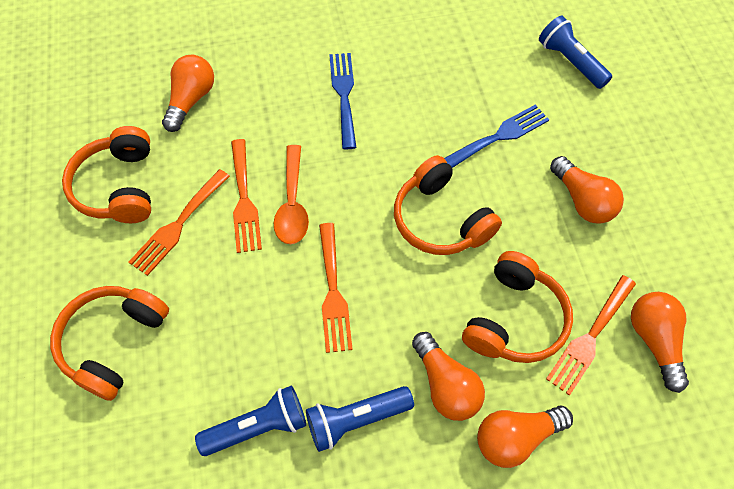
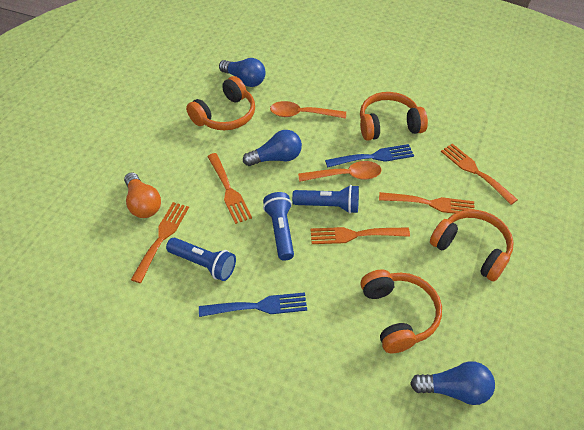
blue light bulb: 0 -> 3
orange fork: 4 -> 5
orange light bulb: 5 -> 1
orange spoon: 1 -> 2

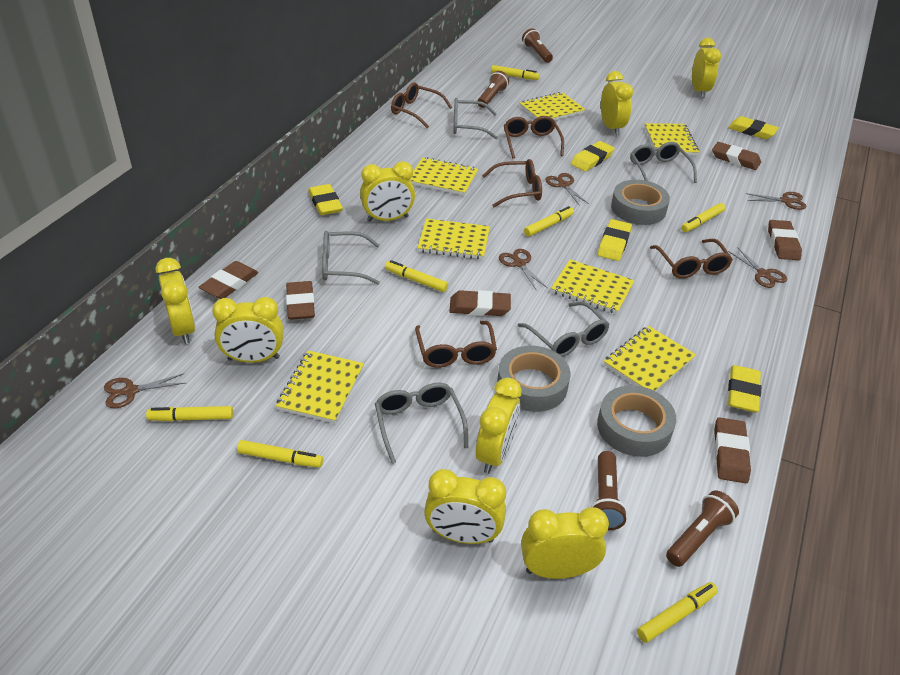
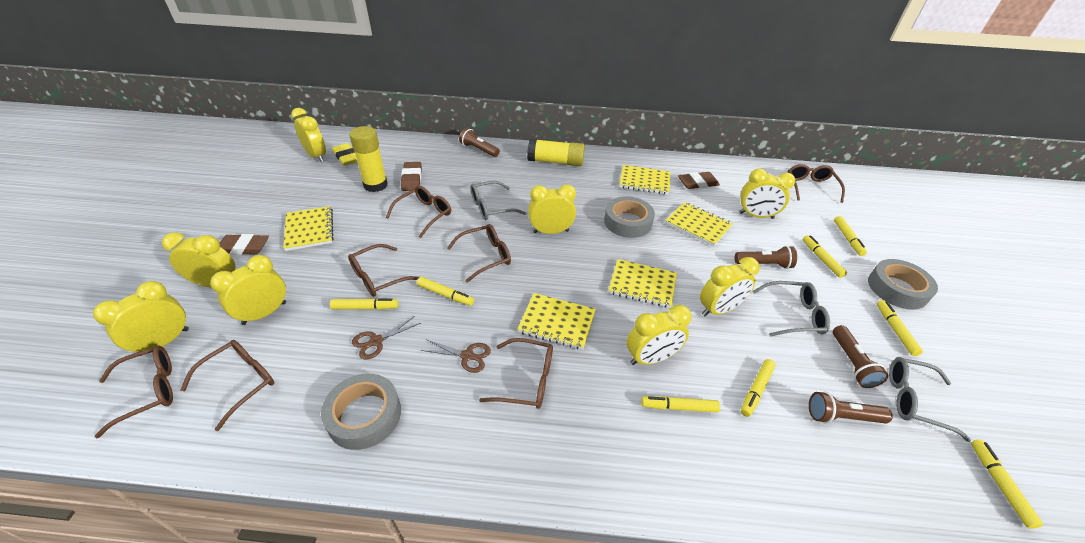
brown eraser: 6 -> 3
brown glasses: 5 -> 7
brown scissors: 5 -> 2
grey glasses: 5 -> 3
yellow eraser: 5 -> 1
yellow glue stick: 0 -> 2
yellow marker: 7 -> 8
yellow notebook: 7 -> 5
▬▬▬▬▬▬
*Exercise objective*
Quote only the lines from the one containing "brown eraser: 6 -> 3" through the final line of the records, with both ends included.

*The answer*
brown eraser: 6 -> 3
brown glasses: 5 -> 7
brown scissors: 5 -> 2
grey glasses: 5 -> 3
yellow eraser: 5 -> 1
yellow glue stick: 0 -> 2
yellow marker: 7 -> 8
yellow notebook: 7 -> 5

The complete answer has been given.